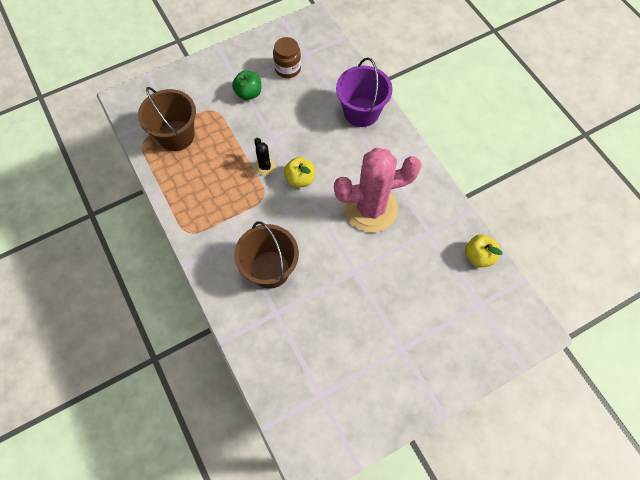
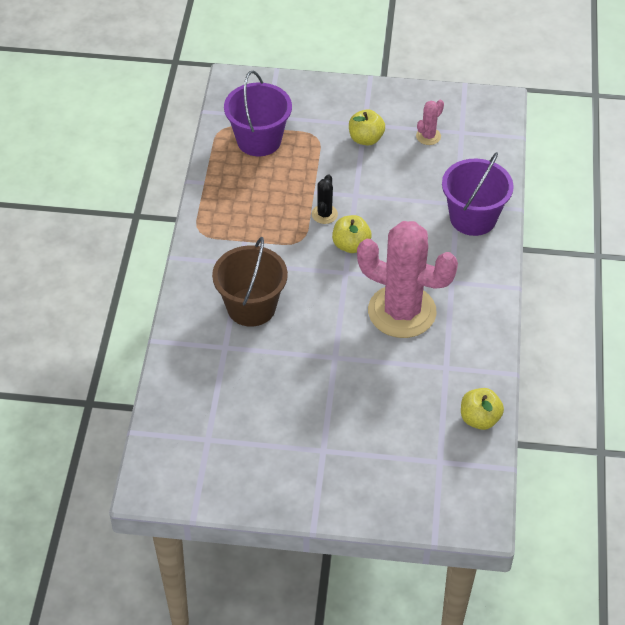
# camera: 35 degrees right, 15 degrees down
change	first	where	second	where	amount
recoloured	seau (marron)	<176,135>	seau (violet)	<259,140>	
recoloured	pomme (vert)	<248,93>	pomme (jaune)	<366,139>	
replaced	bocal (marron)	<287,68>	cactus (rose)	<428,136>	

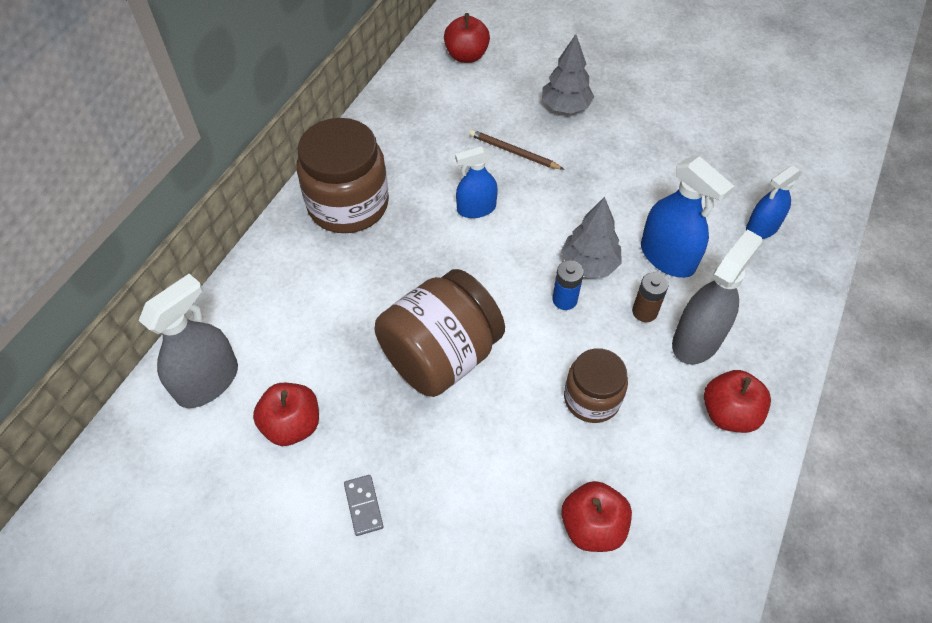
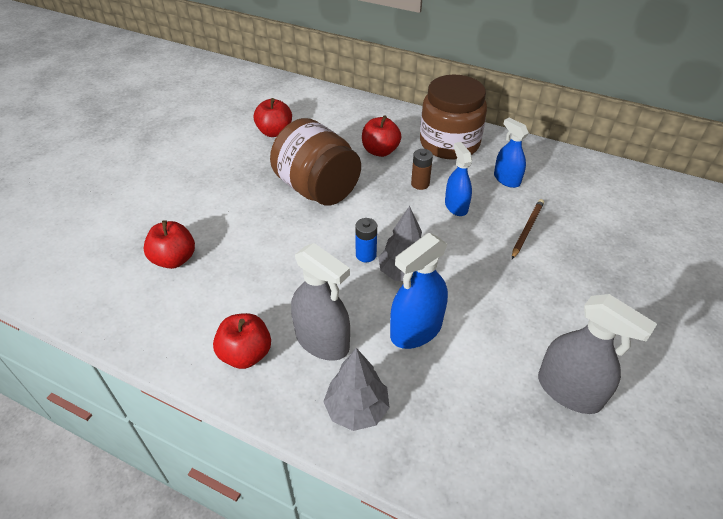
# camera: 90 degrees right, 10 degrees down
change	first	where	second	where	amount
moved	arbre (gris)	<565,107>		<357,409>	
moved	pomme (rouge)	<466,56>		<380,151>	
moved	pile (marron)	<644,312>		<420,184>	
moved	vaporisateur (bleu)	<762,228>		<506,179>	
moved	vaporisateur (gris)	<208,382>		<569,390>	
removed	domino (gris)	<363,506>			
removed	bocal (marron)	<592,398>			

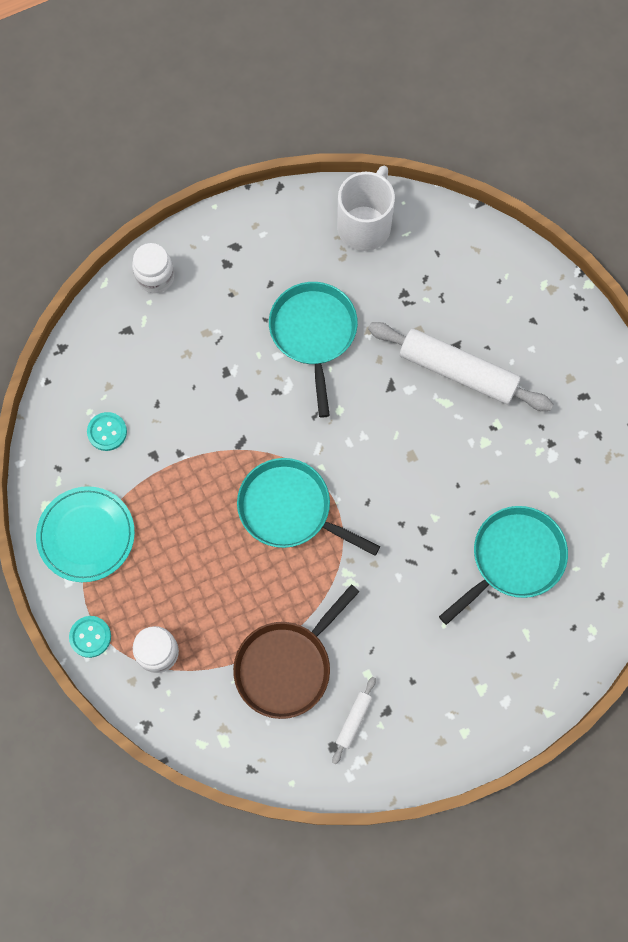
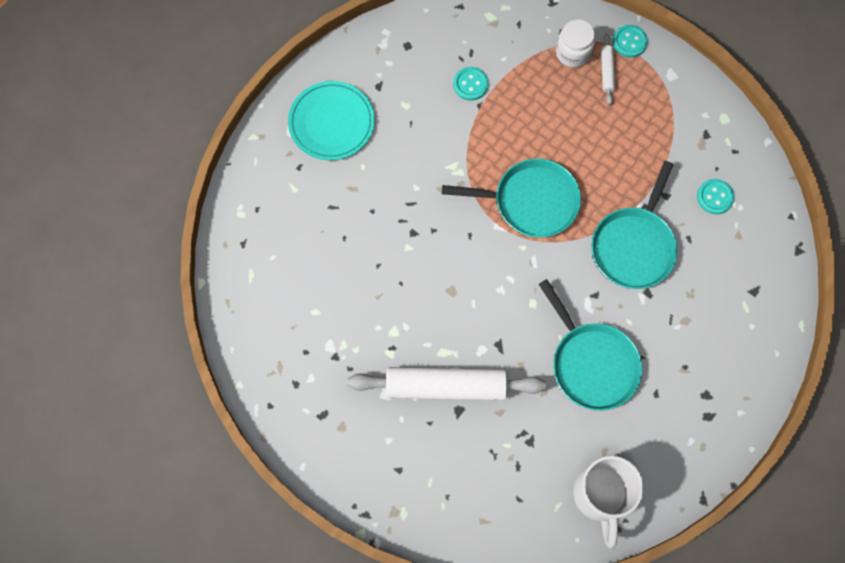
# camera: 155 degrees right, 0 degrees up
change	first	where	second	where	amount
moved	assiette (turquoise)	<86,535>		<331,122>	
replaced	poêle (marron)	<286,666>	bouton (turquoise)	<470,84>	
moved	poêle (turquoise)	<513,558>		<634,246>	
moved	rouleau à pâtisserie (blanc)	<353,721>		<607,71>	
removed	bocal (blanc)	<155,277>			

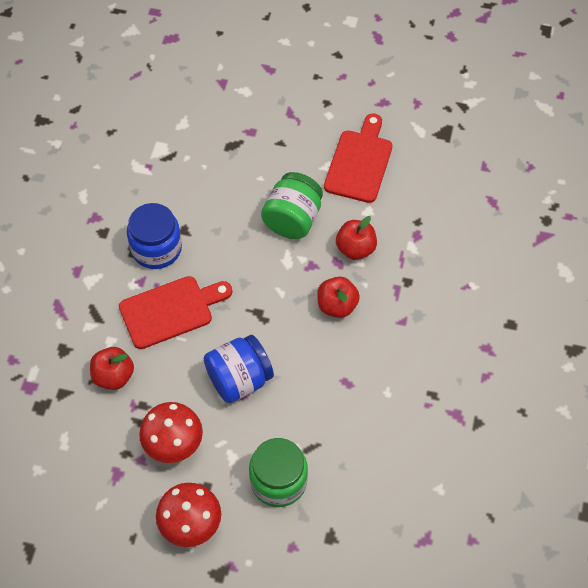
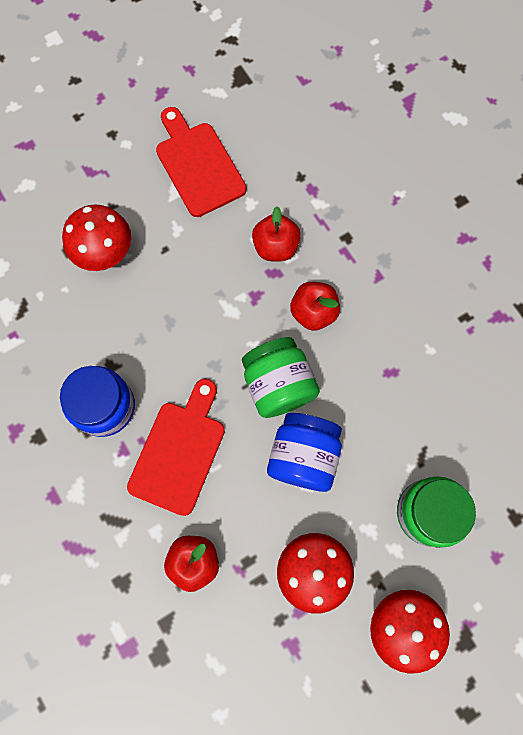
# camera: 45 degrees left, 15 degrees up
change	first	where	second	where	amount
added			champignon (rouge)	<105,253>	
moved	bocal (vert)	<292,219>		<278,385>	

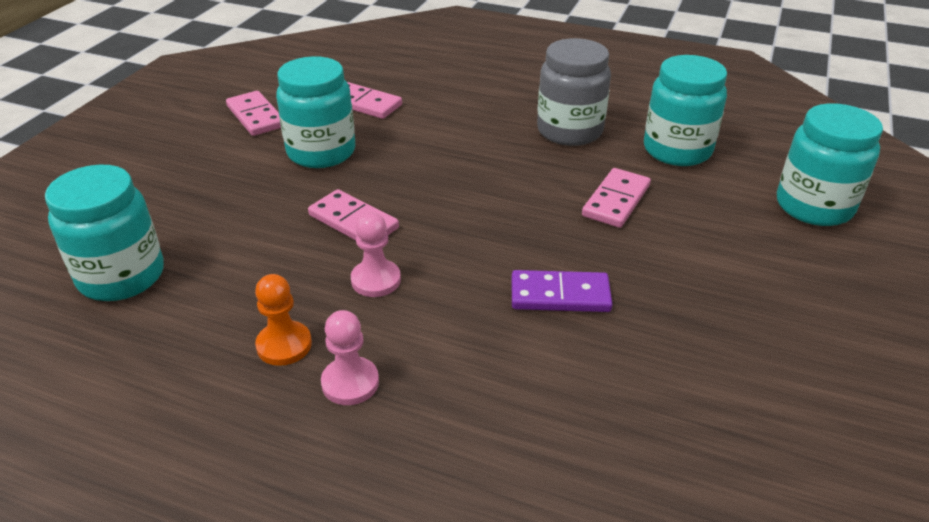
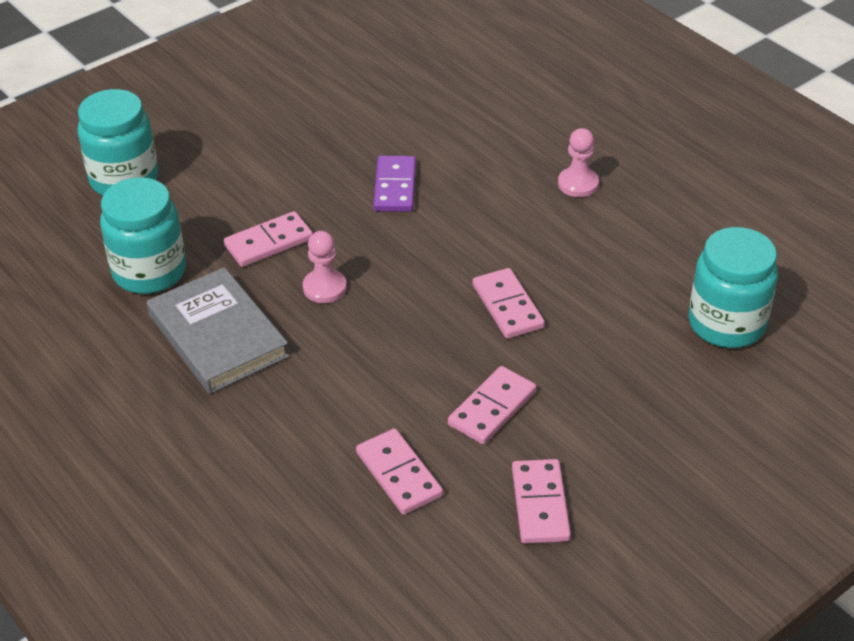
# camera: 150 degrees left, 5 degrees up
change	first	where	second	where	amount
replaced	bocal (gris)	<569,131>	livre (gris)	<218,335>	
moved	pion (rose)	<376,280>		<324,288>	
turned	domino (violet)	<560,295>		<395,187>	60 degrees clockwise
replaced	bocal (turquoise)	<321,152>	domino (rose)	<492,408>	
removed	pion (orange)	<284,345>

What is required: Output all of the data word for word, excluding any pictures.

Task output:
# camera: 35 degrees right, 15 degrees down
change	first	where	second	where	amount
recoloured	seau (marron)	<176,135>	seau (violet)	<259,140>	
recoloured	pomme (vert)	<248,93>	pomme (jaune)	<366,139>	
replaced	bocal (marron)	<287,68>	cactus (rose)	<428,136>	

# camera: 90 degrees right, 10 degrees down
change	first	where	second	where	amount
moved	arbre (gris)	<565,107>		<357,409>	
moved	pomme (rouge)	<466,56>		<380,151>	
moved	pile (marron)	<644,312>		<420,184>	
moved	vaporisateur (bleu)	<762,228>		<506,179>	
moved	vaporisateur (gris)	<208,382>		<569,390>	
removed	domino (gris)	<363,506>			
removed	bocal (marron)	<592,398>			

# camera: 155 degrees right, 0 degrees up
change	first	where	second	where	amount
moved	assiette (turquoise)	<86,535>		<331,122>	
replaced	poêle (marron)	<286,666>	bouton (turquoise)	<470,84>	
moved	poêle (turquoise)	<513,558>		<634,246>	
moved	rouleau à pâtisserie (blanc)	<353,721>		<607,71>	
removed	bocal (blanc)	<155,277>			

# camera: 45 degrees left, 15 degrees up
change	first	where	second	where	amount
added			champignon (rouge)	<105,253>	
moved	bocal (vert)	<292,219>		<278,385>	

# camera: 150 degrees left, 5 degrees up
change	first	where	second	where	amount
replaced	bocal (gris)	<569,131>	livre (gris)	<218,335>	
moved	pion (rose)	<376,280>		<324,288>	
turned	domino (violet)	<560,295>		<395,187>	60 degrees clockwise
replaced	bocal (turquoise)	<321,152>	domino (rose)	<492,408>	
removed	pion (orange)	<284,345>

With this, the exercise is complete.